- [DESCRIPTION OF THE TASK]: Each line from the one that contains "(524, 204) = (485, 169): none -> grey clock" to the last line of the records below must be restated word for word.

- [DATA RECORDS]:
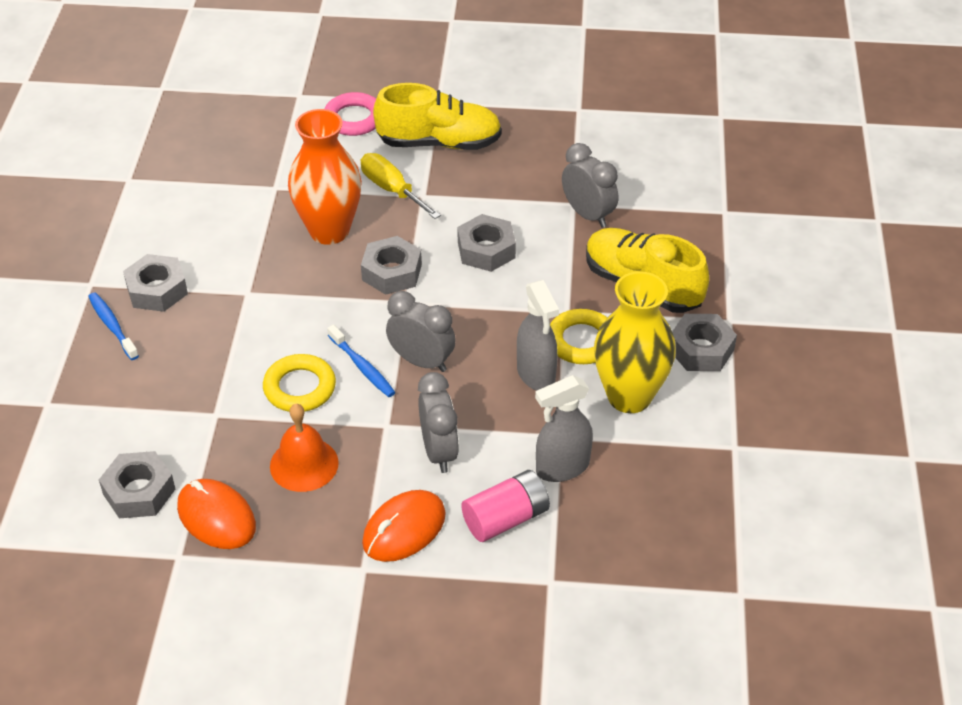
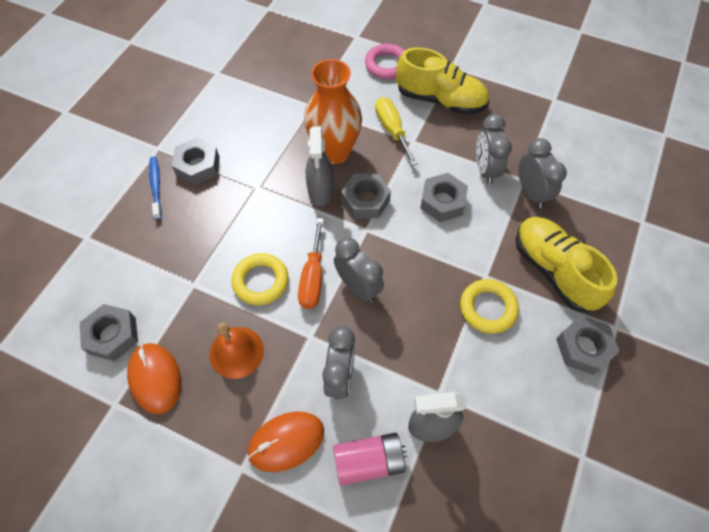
camera: 20 degrees right, 15 degrees up
(362, 367) = (313, 277): blue toothbrush -> orange screwdriver
(524, 204) = (485, 169): none -> grey clock
(536, 374) = (441, 328): grey spray bottle -> grey spray bottle (320, 191)
(629, 396) = (509, 374): yellow vase -> none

- [ANSWER TO THIS PROBLEM]:
(524, 204) = (485, 169): none -> grey clock
(536, 374) = (441, 328): grey spray bottle -> grey spray bottle (320, 191)
(629, 396) = (509, 374): yellow vase -> none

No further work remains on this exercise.